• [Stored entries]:
━━━━━━
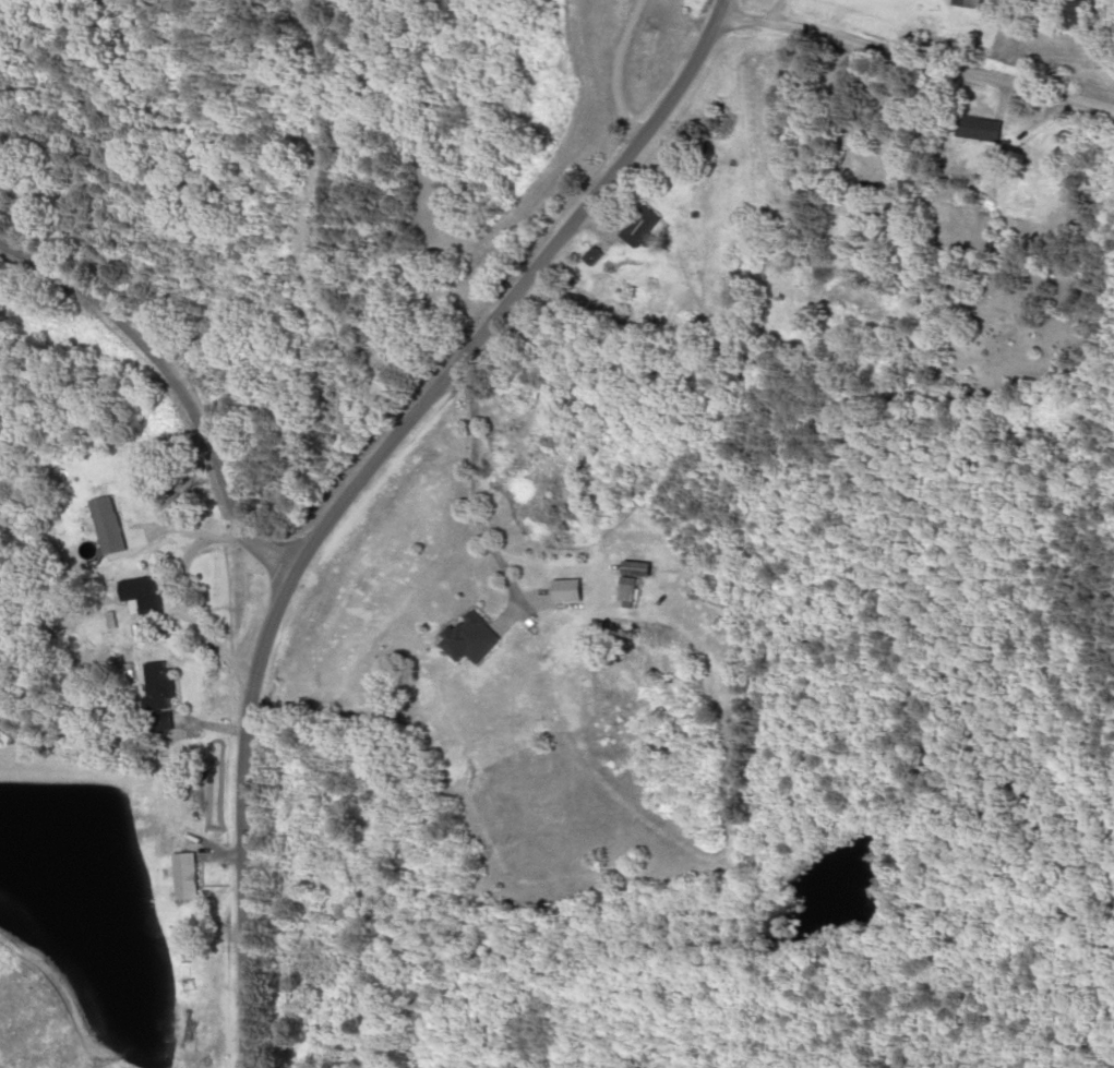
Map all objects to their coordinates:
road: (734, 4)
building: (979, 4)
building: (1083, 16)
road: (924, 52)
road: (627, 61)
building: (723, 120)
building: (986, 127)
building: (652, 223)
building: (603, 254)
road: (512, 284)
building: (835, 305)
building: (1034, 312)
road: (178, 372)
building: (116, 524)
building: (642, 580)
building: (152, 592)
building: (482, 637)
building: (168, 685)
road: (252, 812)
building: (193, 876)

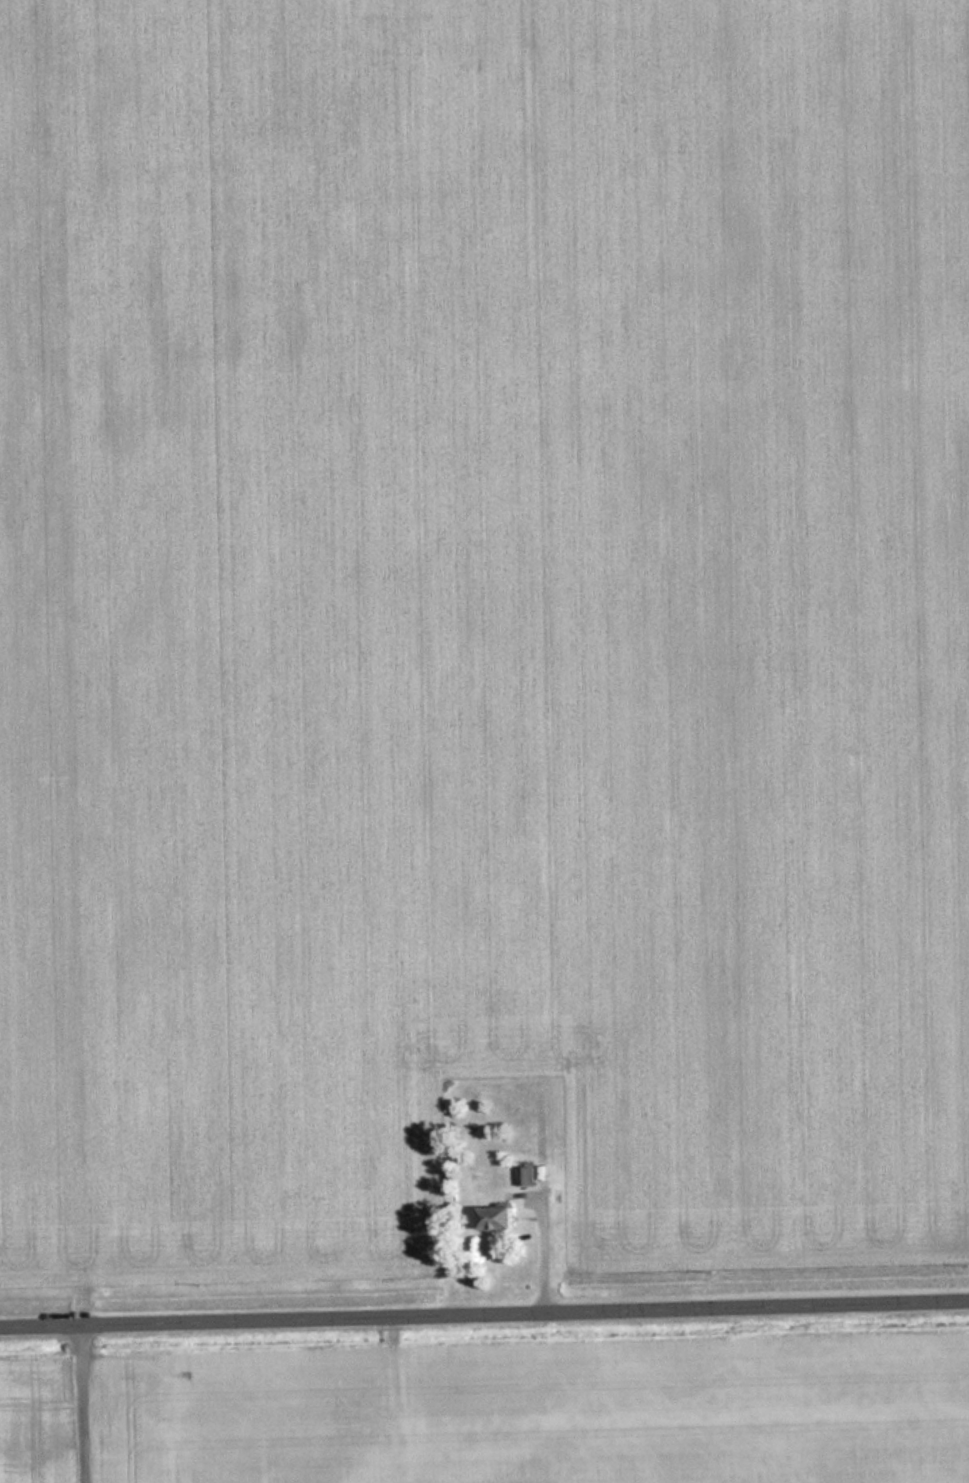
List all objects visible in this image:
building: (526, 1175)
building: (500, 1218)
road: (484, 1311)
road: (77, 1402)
━━━━━━
• [DIRECTIONS FOR THIS TASK]: Without changing a word, retype every entry above, but drop its pictures.

• [ANSWER FOR THE TASK]:
Map all objects to their coordinates:
road: (734, 4)
building: (979, 4)
building: (1083, 16)
road: (924, 52)
road: (627, 61)
building: (723, 120)
building: (986, 127)
building: (652, 223)
building: (603, 254)
road: (512, 284)
building: (835, 305)
building: (1034, 312)
road: (178, 372)
building: (116, 524)
building: (642, 580)
building: (152, 592)
building: (482, 637)
building: (168, 685)
road: (252, 812)
building: (193, 876)

List all objects visible in this image:
building: (526, 1175)
building: (500, 1218)
road: (484, 1311)
road: (77, 1402)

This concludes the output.